§ **Listed entries**
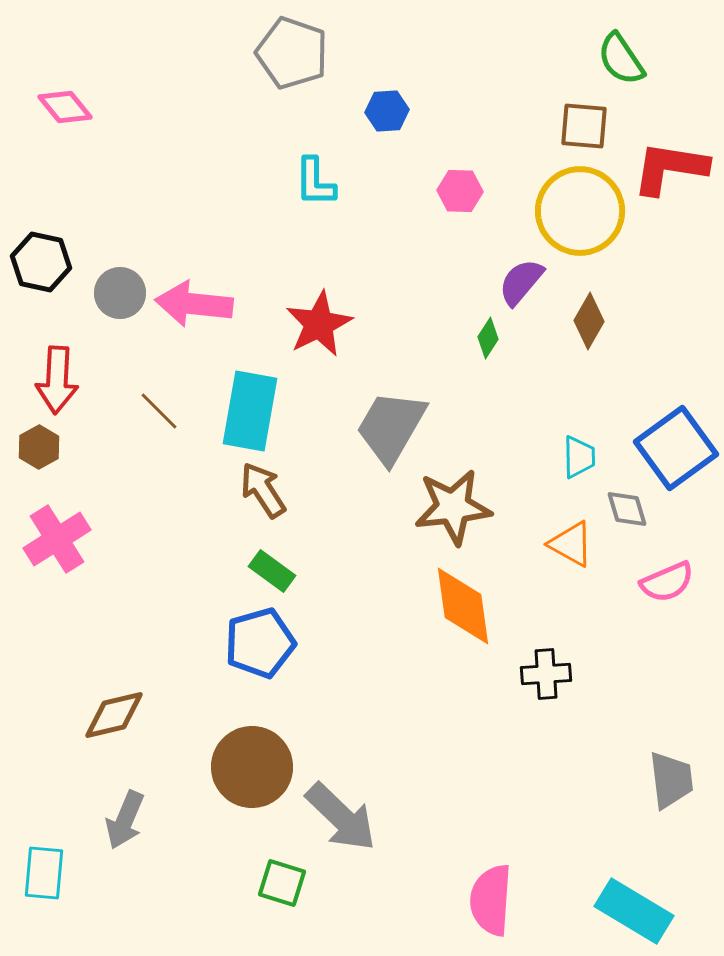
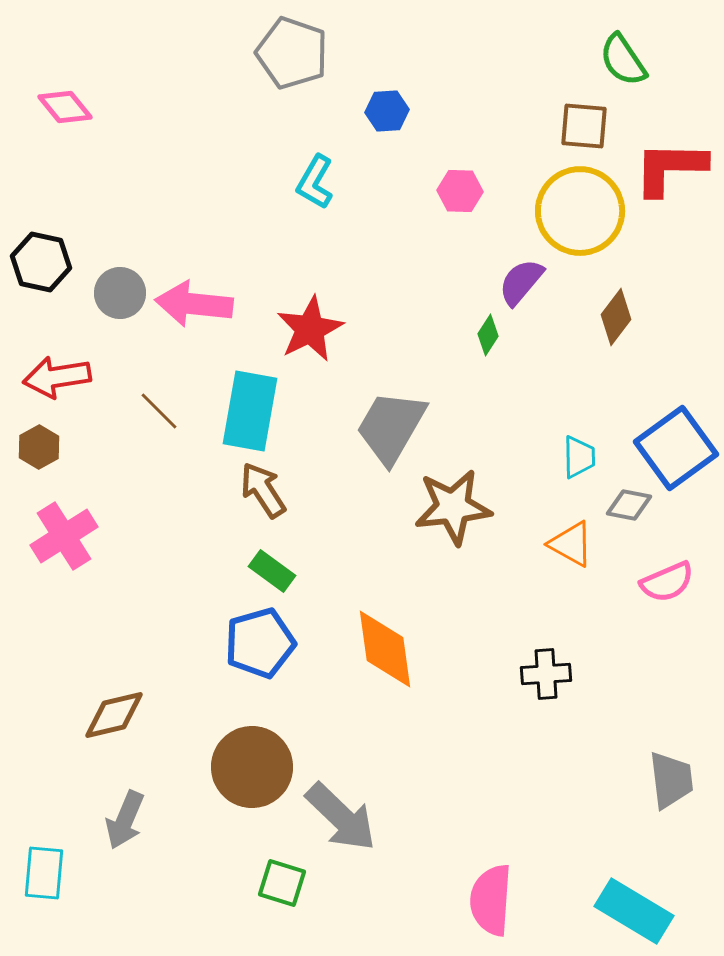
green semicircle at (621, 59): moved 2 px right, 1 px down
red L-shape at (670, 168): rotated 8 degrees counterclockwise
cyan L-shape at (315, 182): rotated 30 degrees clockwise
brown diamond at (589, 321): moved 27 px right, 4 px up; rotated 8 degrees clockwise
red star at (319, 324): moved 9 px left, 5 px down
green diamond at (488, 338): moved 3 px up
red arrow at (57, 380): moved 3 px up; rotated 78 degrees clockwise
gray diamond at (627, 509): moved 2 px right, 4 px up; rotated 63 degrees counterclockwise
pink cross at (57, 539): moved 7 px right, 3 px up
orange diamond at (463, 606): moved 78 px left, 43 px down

* * *

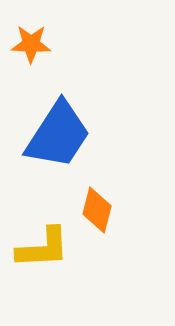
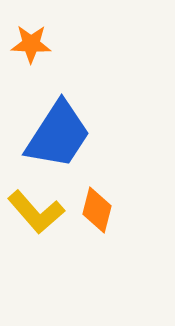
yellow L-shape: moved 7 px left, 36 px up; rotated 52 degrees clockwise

§ **Problem details**
Starting with the line that holds "green semicircle at" and ending with the line that holds "orange diamond at", retype every line in the data above exactly, and nothing else.

§ **Exercise response**
green semicircle at (621, 59): moved 2 px right, 1 px down
red L-shape at (670, 168): rotated 8 degrees counterclockwise
cyan L-shape at (315, 182): rotated 30 degrees clockwise
brown diamond at (589, 321): moved 27 px right, 4 px up; rotated 8 degrees clockwise
red star at (319, 324): moved 9 px left, 5 px down
green diamond at (488, 338): moved 3 px up
red arrow at (57, 380): moved 3 px up; rotated 78 degrees clockwise
gray diamond at (627, 509): moved 2 px right, 4 px up; rotated 63 degrees counterclockwise
pink cross at (57, 539): moved 7 px right, 3 px up
orange diamond at (463, 606): moved 78 px left, 43 px down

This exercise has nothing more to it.